__PROMPT__
Reproduce all of the records below word for word, without the pictures.

Entries on spatial position
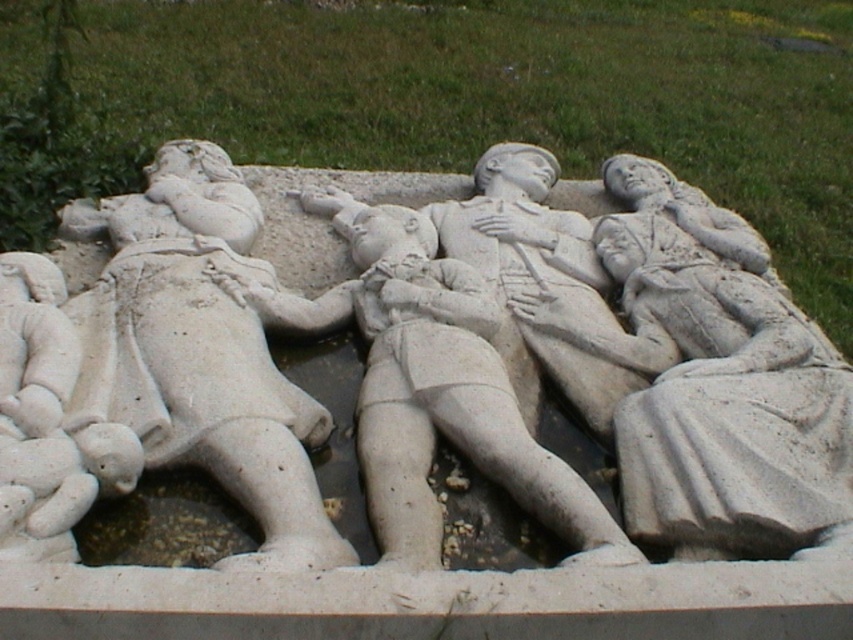
You are an archaeologist examining a stone relief sculpture. You notice two points of interest labeled as point 1 and point 2. Point 1 is at coordinates point (570, 339) and point 2 is at point (508, 396). Based on the sculpture, which point is closer to the viewer?

Point 2 at point (508, 396) is closer to the viewer than point 1 at point (570, 339) because the description states that point (570, 339) is behind point (508, 396).

You are an art conservator examining the stone relief sculpture. You need to determine which of the two figures, the white stone figure at left or the white stone figure at center, requires a wider protective covering. Based on their sizes, which one needs a larger covering?

The white stone figure at left requires a larger protective covering because its width is greater than that of the white stone figure at center.

You are an art conservator examining the white stone sculpture at center and the white stone figure at center. Which object has a greater width according to the description?

The white stone sculpture at center has a greater width than the white stone figure at center.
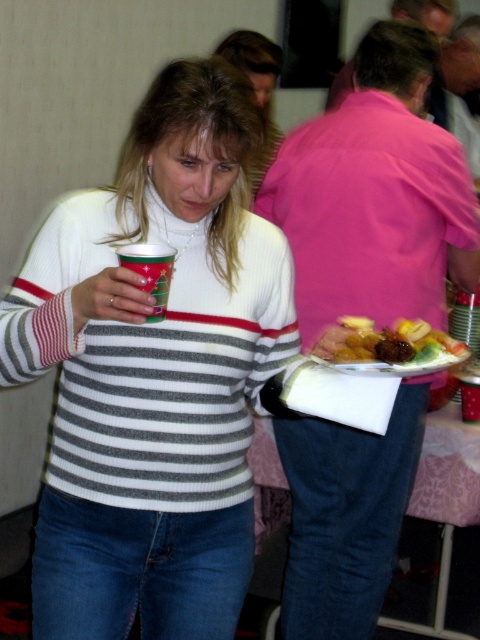
Can you confirm if pink fabric table at lower center is shorter than glossy plastic plate at lower center?

No.

This screenshot has height=640, width=480. What are the coordinates of `pink fabric table at lower center` in the screenshot? It's located at (446, 474).

Where is `pink fabric table at lower center`? This screenshot has height=640, width=480. pink fabric table at lower center is located at coordinates (446, 474).

From the picture: Is white knit sweater at center positioned before pink fabric table at lower center?

Yes, it is.

Does white knit sweater at center have a smaller size compared to pink fabric table at lower center?

Correct, white knit sweater at center occupies less space than pink fabric table at lower center.

Who is more forward, (78,445) or (477,572)?

Point (78,445) is more forward.

At what (x,y) coordinates should I click in order to perform the action: click on white knit sweater at center. Please return your answer as a coordinate pair (x, y). Looking at the image, I should click on (154, 371).

Is point (105, 289) farther from camera compared to point (435, 362)?

No, it is not.

Is white knit sweater at center positioned at the back of glossy plastic plate at lower center?

No, white knit sweater at center is closer to the viewer.

Which is in front, point (152, 387) or point (389, 336)?

Point (389, 336)

The height and width of the screenshot is (640, 480). I want to click on white knit sweater at center, so click(154, 371).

__SOLUTION__
You are an archaeologist examining a stone relief sculpture. You notice two points of interest labeled as point 1 and point 2. Point 1 is at coordinates point (570, 339) and point 2 is at point (508, 396). Based on the sculpture, which point is closer to the viewer?

Point 2 at point (508, 396) is closer to the viewer than point 1 at point (570, 339) because the description states that point (570, 339) is behind point (508, 396).

You are an art conservator examining the stone relief sculpture. You need to determine which of the two figures, the white stone figure at left or the white stone figure at center, requires a wider protective covering. Based on their sizes, which one needs a larger covering?

The white stone figure at left requires a larger protective covering because its width is greater than that of the white stone figure at center.

You are an art conservator examining the white stone sculpture at center and the white stone figure at center. Which object has a greater width according to the description?

The white stone sculpture at center has a greater width than the white stone figure at center.
Can you confirm if pink fabric table at lower center is shorter than glossy plastic plate at lower center?

No.

This screenshot has height=640, width=480. What are the coordinates of `pink fabric table at lower center` in the screenshot? It's located at (446, 474).

Where is `pink fabric table at lower center`? This screenshot has height=640, width=480. pink fabric table at lower center is located at coordinates (446, 474).

From the picture: Is white knit sweater at center positioned before pink fabric table at lower center?

Yes, it is.

Does white knit sweater at center have a smaller size compared to pink fabric table at lower center?

Correct, white knit sweater at center occupies less space than pink fabric table at lower center.

Who is more forward, (78,445) or (477,572)?

Point (78,445) is more forward.

At what (x,y) coordinates should I click in order to perform the action: click on white knit sweater at center. Please return your answer as a coordinate pair (x, y). Looking at the image, I should click on (154, 371).

Is point (105, 289) farther from camera compared to point (435, 362)?

No, it is not.

Is white knit sweater at center positioned at the back of glossy plastic plate at lower center?

No, white knit sweater at center is closer to the viewer.

Which is in front, point (152, 387) or point (389, 336)?

Point (389, 336)

The height and width of the screenshot is (640, 480). I want to click on white knit sweater at center, so click(154, 371).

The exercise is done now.